• Problem to work on:
Go over the entries below line by line, copying each one that contains the word "turquoise".

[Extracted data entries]
□ □ □
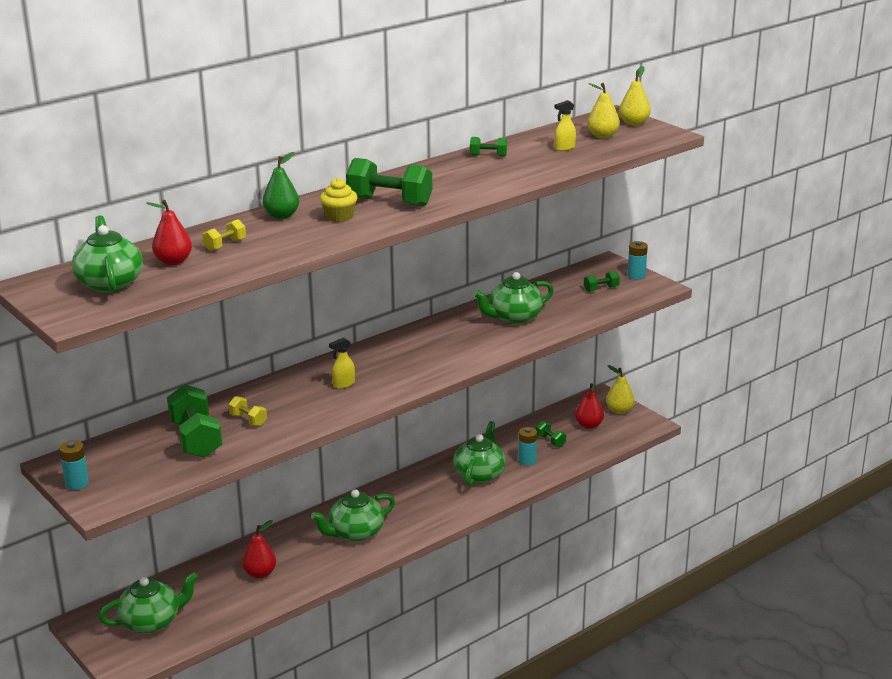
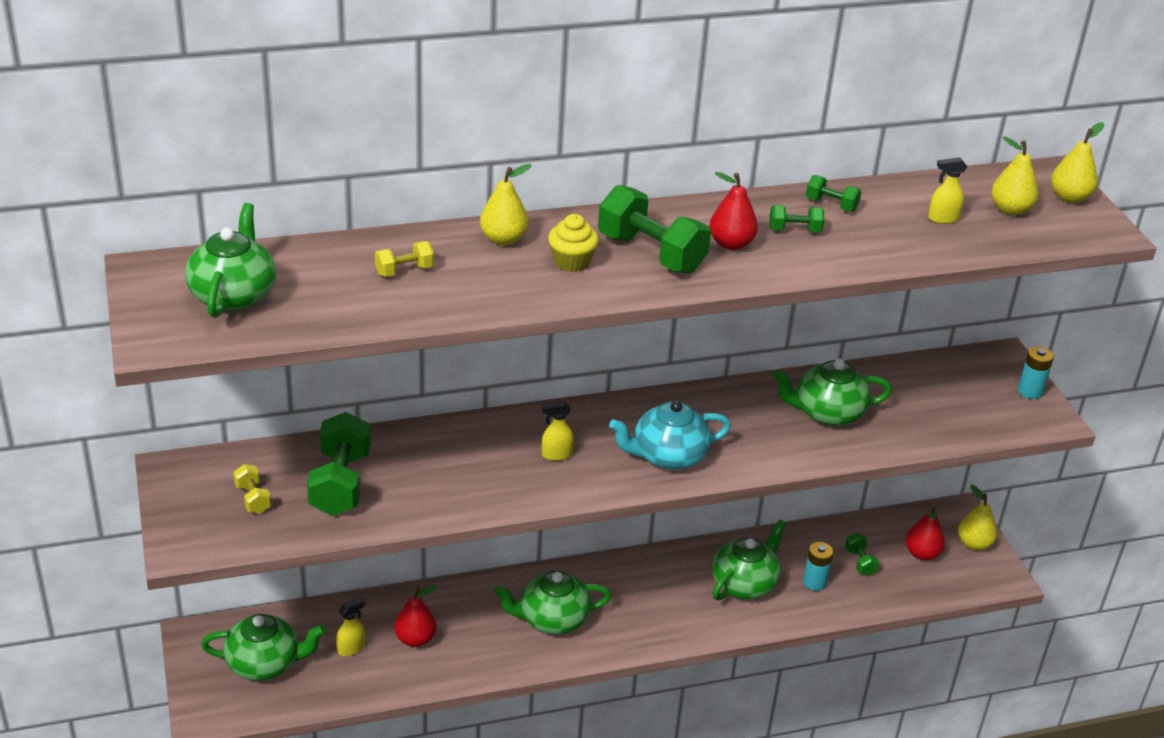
camera: 20 degrees right, 10 degrees up
(77, 483) = (176, 506): turquoise battery -> none
(173, 261) = (327, 281): red pear -> red pear (731, 244)
(214, 593) = (351, 648): none -> yellow spray bottle
(248, 420) = (415, 474): yellow dumbbell -> yellow dumbbell (253, 498)
(282, 216) = (503, 239): green pear -> yellow pear
(422, 366) = (668, 456): none -> turquoise teapot
(601, 289) = (969, 400): green dumbbell -> green dumbbell (794, 230)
□ □ □
• Response:
(77, 483) = (176, 506): turquoise battery -> none
(422, 366) = (668, 456): none -> turquoise teapot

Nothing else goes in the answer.